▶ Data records
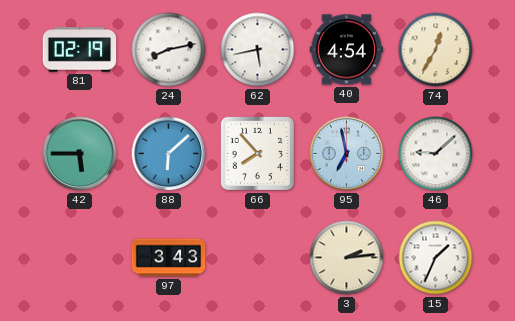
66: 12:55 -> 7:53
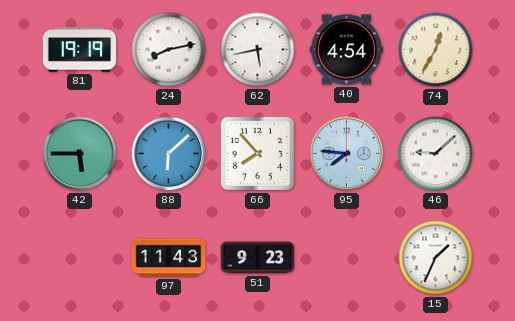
81: 02:19 -> 19:19
95: 6:58 -> 7:46
97: 3:43 -> 11:43
51: none -> 9:23
3: 2:14 -> none
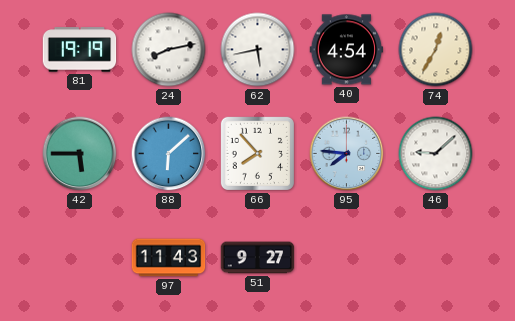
51: 9:23 -> 9:27
15: 1:34 -> none
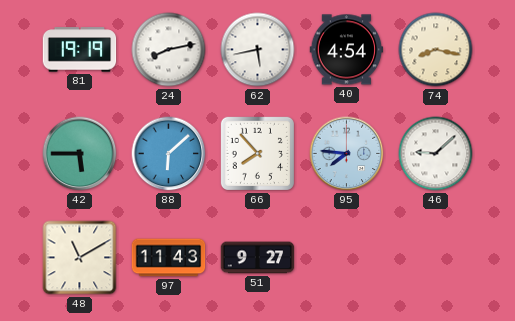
74: 12:35 -> 8:17
48: none -> 11:10
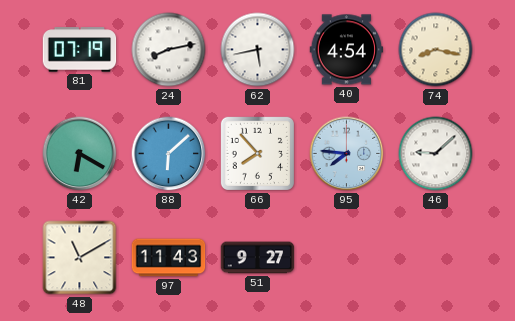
81: 19:19 -> 07:19
42: 5:45 -> 6:20
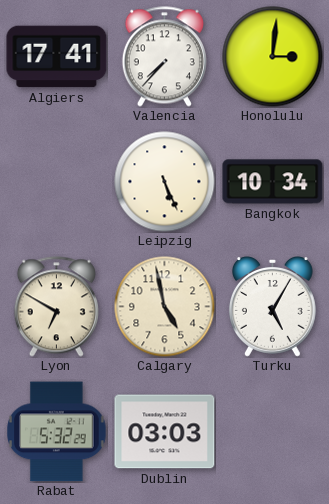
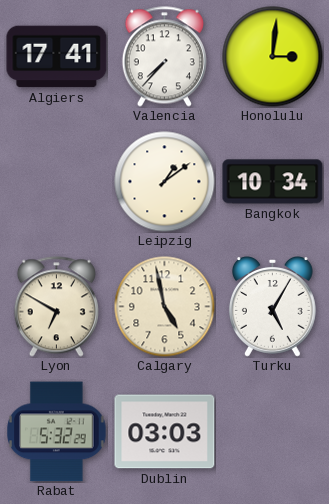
Leipzig: 5:26 -> 1:09
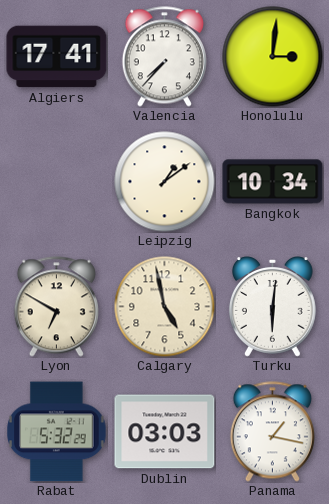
Turku: 5:05 -> 6:01
Panama: none -> 1:17
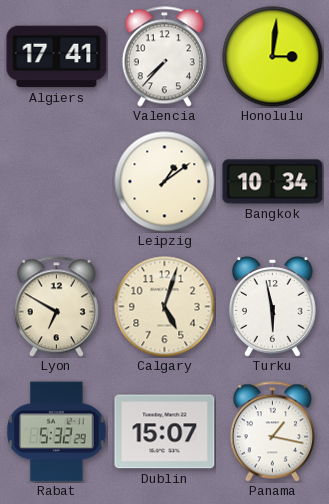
Calgary: 4:58 -> 5:03
Turku: 6:01 -> 5:58
Dublin: 03:03 -> 15:07
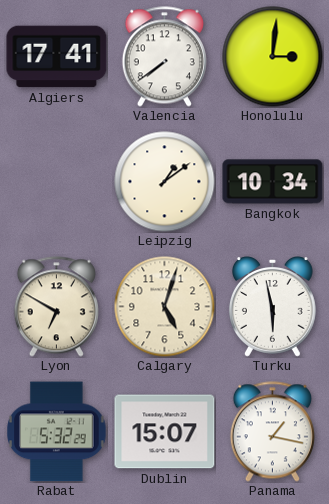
Valencia: 7:37 -> 7:39
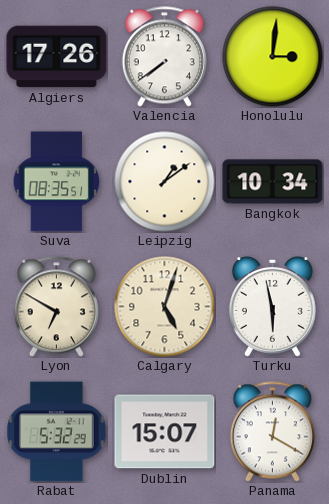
Algiers: 17:41 -> 17:26
Suva: none -> 08:35
Panama: 1:17 -> 12:20
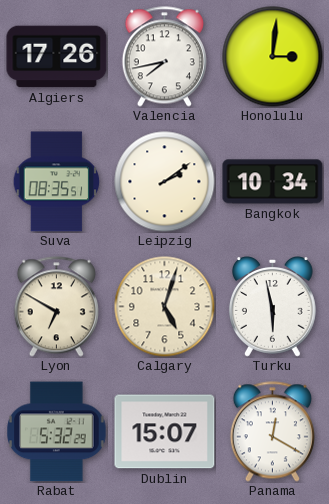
Valencia: 7:39 -> 7:43
Leipzig: 1:09 -> 2:09
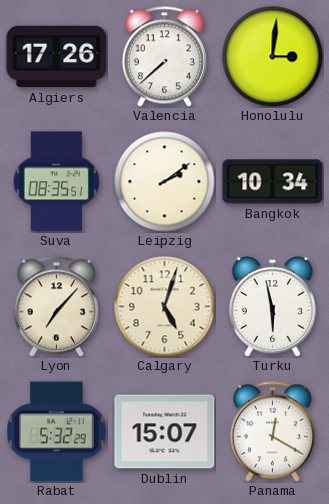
Valencia: 7:43 -> 7:38
Lyon: 6:50 -> 7:07
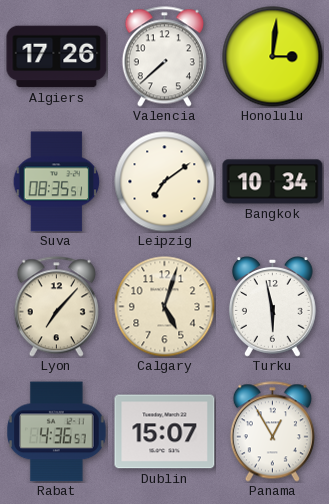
Leipzig: 2:09 -> 7:09
Rabat: 5:32 -> 4:36
Panama: 12:20 -> 12:55
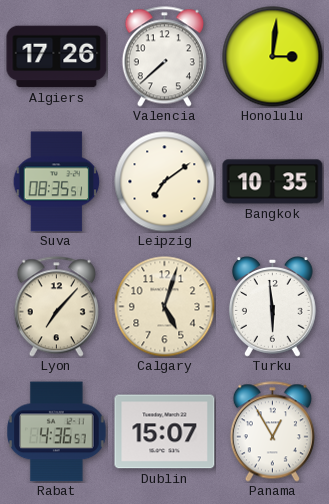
Bangkok: 10:34 -> 10:35
Turku: 5:58 -> 5:59
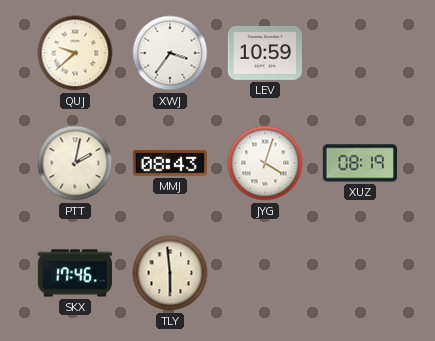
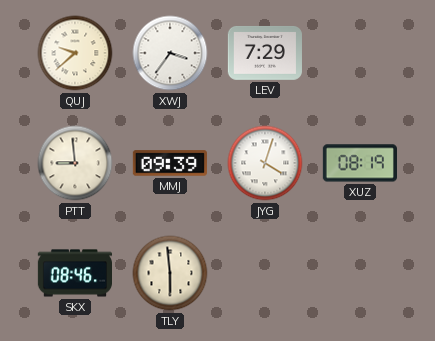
LEV: 10:59 -> 7:29
PTT: 2:02 -> 8:59
MMJ: 08:43 -> 09:39
SKX: 17:46 -> 08:46
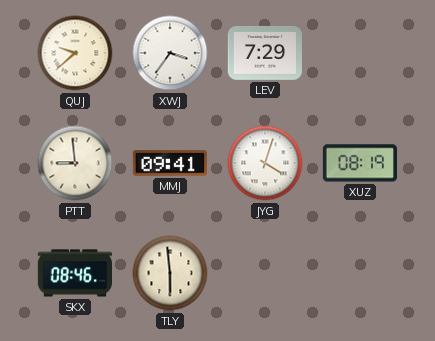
MMJ: 09:39 -> 09:41
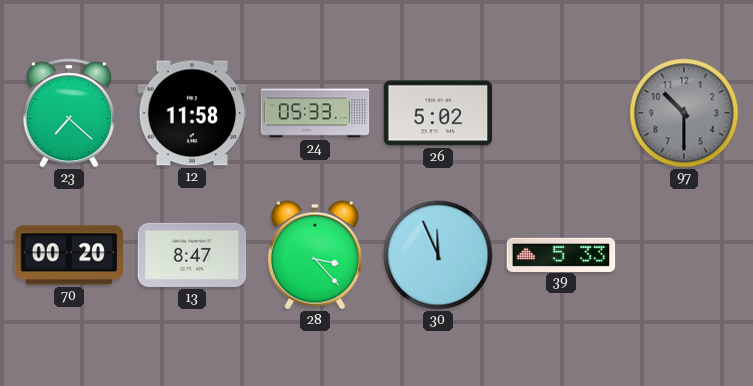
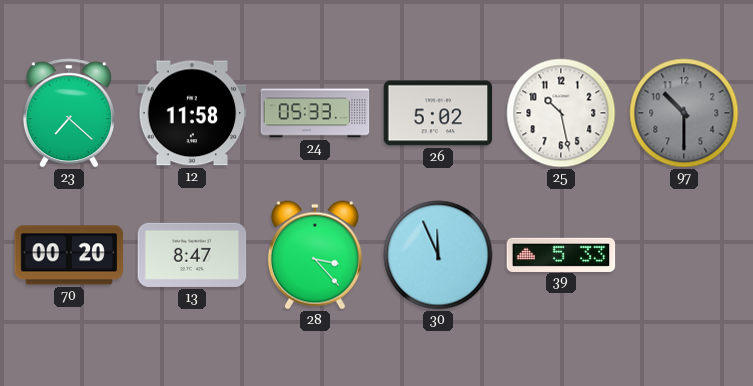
25: none -> 10:28
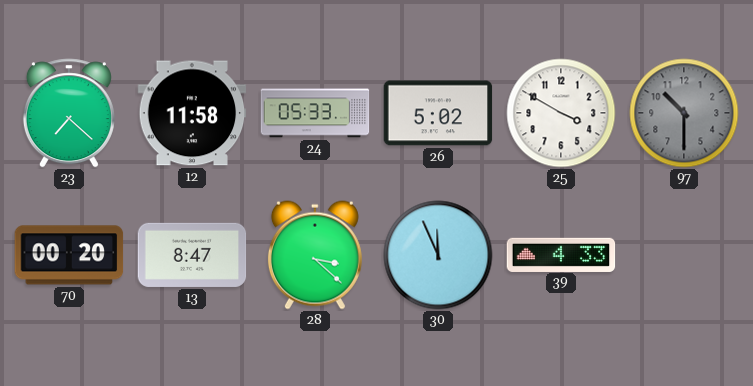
25: 10:28 -> 3:50
28: 3:23 -> 3:22
39: 5:33 -> 4:33
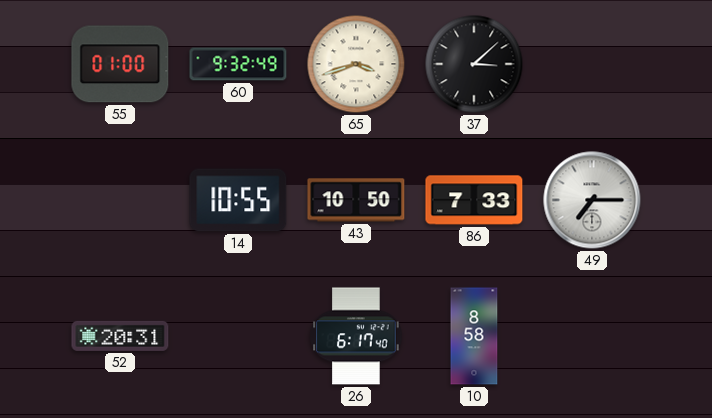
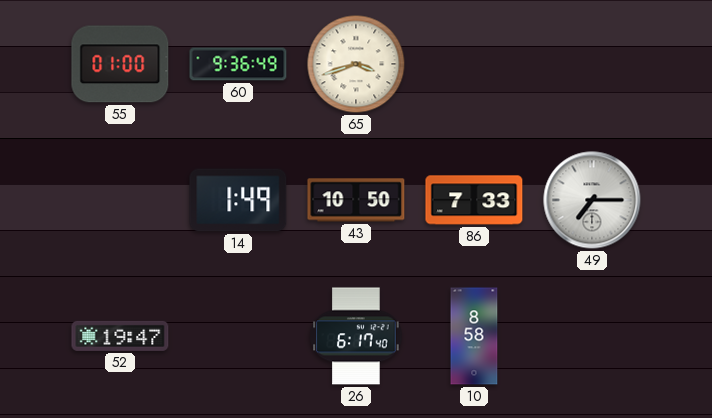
60: 9:32 -> 9:36
37: 3:08 -> none
14: 10:55 -> 1:49
52: 20:31 -> 19:47
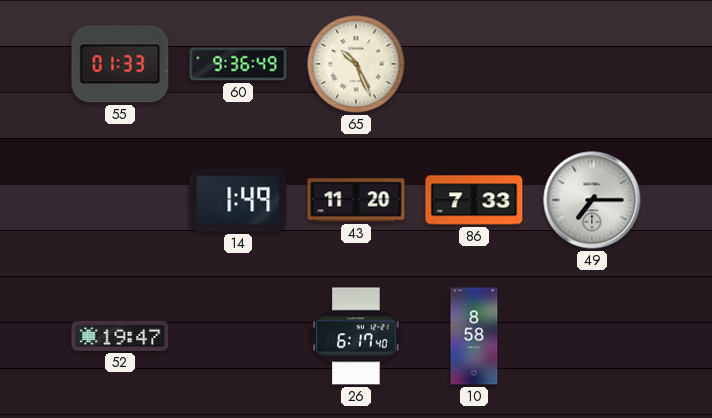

▶ WORK TO BE COMPLETED
Write out every line of text in the rows above exactly as it appears, leaving out the pictures.

▶ WORKED SOLUTION
66: 12:55 -> 7:53
81: 02:19 -> 19:19
95: 6:58 -> 7:46
97: 3:43 -> 11:43
51: none -> 9:23
3: 2:14 -> none
51: 9:23 -> 9:27
15: 1:34 -> none
74: 12:35 -> 8:17
48: none -> 11:10
81: 19:19 -> 07:19
42: 5:45 -> 6:20
Leipzig: 5:26 -> 1:09
Turku: 5:05 -> 6:01
Panama: none -> 1:17
Calgary: 4:58 -> 5:03
Turku: 6:01 -> 5:58
Dublin: 03:03 -> 15:07
Valencia: 7:37 -> 7:39
Algiers: 17:41 -> 17:26
Suva: none -> 08:35
Panama: 1:17 -> 12:20
Valencia: 7:39 -> 7:43
Leipzig: 1:09 -> 2:09
Valencia: 7:43 -> 7:38
Lyon: 6:50 -> 7:07
Leipzig: 2:09 -> 7:09
Rabat: 5:32 -> 4:36
Panama: 12:20 -> 12:55
Bangkok: 10:34 -> 10:35
Turku: 5:58 -> 5:59
LEV: 10:59 -> 7:29
PTT: 2:02 -> 8:59
MMJ: 08:43 -> 09:39
SKX: 17:46 -> 08:46
MMJ: 09:39 -> 09:41
25: none -> 10:28
25: 10:28 -> 3:50
28: 3:23 -> 3:22
39: 5:33 -> 4:33
60: 9:32 -> 9:36
37: 3:08 -> none
14: 10:55 -> 1:49
52: 20:31 -> 19:47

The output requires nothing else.